* Exercise description *
Could you write out all the records once more, exactly?
===
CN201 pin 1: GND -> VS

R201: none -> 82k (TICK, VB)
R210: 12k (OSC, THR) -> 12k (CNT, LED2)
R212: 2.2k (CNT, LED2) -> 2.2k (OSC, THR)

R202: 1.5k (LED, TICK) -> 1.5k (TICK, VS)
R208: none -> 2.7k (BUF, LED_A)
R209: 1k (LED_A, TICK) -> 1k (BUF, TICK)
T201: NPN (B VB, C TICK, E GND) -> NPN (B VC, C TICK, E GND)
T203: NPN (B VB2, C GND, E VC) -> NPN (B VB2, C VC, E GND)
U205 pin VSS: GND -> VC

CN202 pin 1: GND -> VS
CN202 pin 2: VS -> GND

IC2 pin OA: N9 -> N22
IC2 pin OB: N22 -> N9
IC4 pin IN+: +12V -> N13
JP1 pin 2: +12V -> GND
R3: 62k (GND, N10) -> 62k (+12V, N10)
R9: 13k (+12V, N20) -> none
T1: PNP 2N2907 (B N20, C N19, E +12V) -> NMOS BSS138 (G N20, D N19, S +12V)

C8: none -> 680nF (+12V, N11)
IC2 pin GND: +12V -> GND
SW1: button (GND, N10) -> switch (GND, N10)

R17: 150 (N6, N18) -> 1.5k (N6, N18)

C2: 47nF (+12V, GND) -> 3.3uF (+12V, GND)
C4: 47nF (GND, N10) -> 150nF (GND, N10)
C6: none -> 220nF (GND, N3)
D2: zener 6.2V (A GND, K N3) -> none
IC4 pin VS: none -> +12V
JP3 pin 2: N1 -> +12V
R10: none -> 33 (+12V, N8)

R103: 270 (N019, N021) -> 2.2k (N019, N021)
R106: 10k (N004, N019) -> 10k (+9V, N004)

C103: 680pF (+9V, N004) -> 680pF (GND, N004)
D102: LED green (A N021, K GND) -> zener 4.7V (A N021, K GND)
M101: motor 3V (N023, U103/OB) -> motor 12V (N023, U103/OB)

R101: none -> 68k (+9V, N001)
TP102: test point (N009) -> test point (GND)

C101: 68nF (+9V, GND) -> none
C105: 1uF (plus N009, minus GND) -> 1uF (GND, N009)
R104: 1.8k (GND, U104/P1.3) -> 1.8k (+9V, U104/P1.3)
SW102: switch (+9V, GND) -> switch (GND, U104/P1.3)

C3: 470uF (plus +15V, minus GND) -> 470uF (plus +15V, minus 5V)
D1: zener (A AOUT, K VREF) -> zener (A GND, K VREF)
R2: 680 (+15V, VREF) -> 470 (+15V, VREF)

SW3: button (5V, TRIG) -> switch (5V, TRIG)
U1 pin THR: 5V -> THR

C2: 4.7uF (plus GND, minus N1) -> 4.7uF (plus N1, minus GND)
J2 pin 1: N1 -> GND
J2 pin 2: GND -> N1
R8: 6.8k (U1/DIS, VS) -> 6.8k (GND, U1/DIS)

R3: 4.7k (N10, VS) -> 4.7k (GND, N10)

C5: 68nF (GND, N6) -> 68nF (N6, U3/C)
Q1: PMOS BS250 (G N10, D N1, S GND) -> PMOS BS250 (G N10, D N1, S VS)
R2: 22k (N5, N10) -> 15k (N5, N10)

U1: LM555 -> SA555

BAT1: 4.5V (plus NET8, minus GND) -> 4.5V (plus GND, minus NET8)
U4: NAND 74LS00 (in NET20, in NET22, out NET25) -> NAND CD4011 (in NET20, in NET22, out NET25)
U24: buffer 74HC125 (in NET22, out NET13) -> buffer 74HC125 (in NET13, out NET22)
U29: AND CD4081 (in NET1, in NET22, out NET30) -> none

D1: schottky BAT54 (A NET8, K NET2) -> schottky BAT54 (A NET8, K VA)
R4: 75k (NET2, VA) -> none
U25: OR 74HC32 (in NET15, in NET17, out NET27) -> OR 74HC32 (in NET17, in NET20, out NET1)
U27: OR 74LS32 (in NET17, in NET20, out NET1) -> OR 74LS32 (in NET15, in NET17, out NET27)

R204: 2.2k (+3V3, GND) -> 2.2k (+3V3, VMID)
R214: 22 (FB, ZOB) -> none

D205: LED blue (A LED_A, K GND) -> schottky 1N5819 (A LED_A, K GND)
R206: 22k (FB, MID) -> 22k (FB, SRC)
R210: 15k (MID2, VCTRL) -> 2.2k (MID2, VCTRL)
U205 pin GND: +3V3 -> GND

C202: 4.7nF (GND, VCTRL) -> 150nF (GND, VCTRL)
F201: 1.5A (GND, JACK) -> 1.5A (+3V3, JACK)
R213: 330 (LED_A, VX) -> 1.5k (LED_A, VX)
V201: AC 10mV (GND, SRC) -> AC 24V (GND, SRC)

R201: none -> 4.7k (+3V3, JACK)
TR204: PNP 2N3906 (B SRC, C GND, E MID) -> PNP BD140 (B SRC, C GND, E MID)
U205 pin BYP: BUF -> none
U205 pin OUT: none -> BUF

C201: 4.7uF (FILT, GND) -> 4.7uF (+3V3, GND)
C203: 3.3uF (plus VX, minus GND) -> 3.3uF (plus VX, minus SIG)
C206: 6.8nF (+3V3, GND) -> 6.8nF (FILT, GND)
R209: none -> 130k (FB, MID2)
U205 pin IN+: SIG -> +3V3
===
* Result of the task *
CN201 pin 1: GND -> VS

R201: none -> 82k (TICK, VB)
R210: 12k (OSC, THR) -> 12k (CNT, LED2)
R212: 2.2k (CNT, LED2) -> 2.2k (OSC, THR)

R202: 1.5k (LED, TICK) -> 1.5k (TICK, VS)
R208: none -> 2.7k (BUF, LED_A)
R209: 1k (LED_A, TICK) -> 1k (BUF, TICK)
T201: NPN (B VB, C TICK, E GND) -> NPN (B VC, C TICK, E GND)
T203: NPN (B VB2, C GND, E VC) -> NPN (B VB2, C VC, E GND)
U205 pin VSS: GND -> VC

CN202 pin 1: GND -> VS
CN202 pin 2: VS -> GND

IC2 pin OA: N9 -> N22
IC2 pin OB: N22 -> N9
IC4 pin IN+: +12V -> N13
JP1 pin 2: +12V -> GND
R3: 62k (GND, N10) -> 62k (+12V, N10)
R9: 13k (+12V, N20) -> none
T1: PNP 2N2907 (B N20, C N19, E +12V) -> NMOS BSS138 (G N20, D N19, S +12V)

C8: none -> 680nF (+12V, N11)
IC2 pin GND: +12V -> GND
SW1: button (GND, N10) -> switch (GND, N10)

R17: 150 (N6, N18) -> 1.5k (N6, N18)

C2: 47nF (+12V, GND) -> 3.3uF (+12V, GND)
C4: 47nF (GND, N10) -> 150nF (GND, N10)
C6: none -> 220nF (GND, N3)
D2: zener 6.2V (A GND, K N3) -> none
IC4 pin VS: none -> +12V
JP3 pin 2: N1 -> +12V
R10: none -> 33 (+12V, N8)

R103: 270 (N019, N021) -> 2.2k (N019, N021)
R106: 10k (N004, N019) -> 10k (+9V, N004)

C103: 680pF (+9V, N004) -> 680pF (GND, N004)
D102: LED green (A N021, K GND) -> zener 4.7V (A N021, K GND)
M101: motor 3V (N023, U103/OB) -> motor 12V (N023, U103/OB)

R101: none -> 68k (+9V, N001)
TP102: test point (N009) -> test point (GND)

C101: 68nF (+9V, GND) -> none
C105: 1uF (plus N009, minus GND) -> 1uF (GND, N009)
R104: 1.8k (GND, U104/P1.3) -> 1.8k (+9V, U104/P1.3)
SW102: switch (+9V, GND) -> switch (GND, U104/P1.3)

C3: 470uF (plus +15V, minus GND) -> 470uF (plus +15V, minus 5V)
D1: zener (A AOUT, K VREF) -> zener (A GND, K VREF)
R2: 680 (+15V, VREF) -> 470 (+15V, VREF)

SW3: button (5V, TRIG) -> switch (5V, TRIG)
U1 pin THR: 5V -> THR

C2: 4.7uF (plus GND, minus N1) -> 4.7uF (plus N1, minus GND)
J2 pin 1: N1 -> GND
J2 pin 2: GND -> N1
R8: 6.8k (U1/DIS, VS) -> 6.8k (GND, U1/DIS)

R3: 4.7k (N10, VS) -> 4.7k (GND, N10)

C5: 68nF (GND, N6) -> 68nF (N6, U3/C)
Q1: PMOS BS250 (G N10, D N1, S GND) -> PMOS BS250 (G N10, D N1, S VS)
R2: 22k (N5, N10) -> 15k (N5, N10)

U1: LM555 -> SA555

BAT1: 4.5V (plus NET8, minus GND) -> 4.5V (plus GND, minus NET8)
U4: NAND 74LS00 (in NET20, in NET22, out NET25) -> NAND CD4011 (in NET20, in NET22, out NET25)
U24: buffer 74HC125 (in NET22, out NET13) -> buffer 74HC125 (in NET13, out NET22)
U29: AND CD4081 (in NET1, in NET22, out NET30) -> none

D1: schottky BAT54 (A NET8, K NET2) -> schottky BAT54 (A NET8, K VA)
R4: 75k (NET2, VA) -> none
U25: OR 74HC32 (in NET15, in NET17, out NET27) -> OR 74HC32 (in NET17, in NET20, out NET1)
U27: OR 74LS32 (in NET17, in NET20, out NET1) -> OR 74LS32 (in NET15, in NET17, out NET27)

R204: 2.2k (+3V3, GND) -> 2.2k (+3V3, VMID)
R214: 22 (FB, ZOB) -> none

D205: LED blue (A LED_A, K GND) -> schottky 1N5819 (A LED_A, K GND)
R206: 22k (FB, MID) -> 22k (FB, SRC)
R210: 15k (MID2, VCTRL) -> 2.2k (MID2, VCTRL)
U205 pin GND: +3V3 -> GND

C202: 4.7nF (GND, VCTRL) -> 150nF (GND, VCTRL)
F201: 1.5A (GND, JACK) -> 1.5A (+3V3, JACK)
R213: 330 (LED_A, VX) -> 1.5k (LED_A, VX)
V201: AC 10mV (GND, SRC) -> AC 24V (GND, SRC)

R201: none -> 4.7k (+3V3, JACK)
TR204: PNP 2N3906 (B SRC, C GND, E MID) -> PNP BD140 (B SRC, C GND, E MID)
U205 pin BYP: BUF -> none
U205 pin OUT: none -> BUF

C201: 4.7uF (FILT, GND) -> 4.7uF (+3V3, GND)
C203: 3.3uF (plus VX, minus GND) -> 3.3uF (plus VX, minus SIG)
C206: 6.8nF (+3V3, GND) -> 6.8nF (FILT, GND)
R209: none -> 130k (FB, MID2)
U205 pin IN+: SIG -> +3V3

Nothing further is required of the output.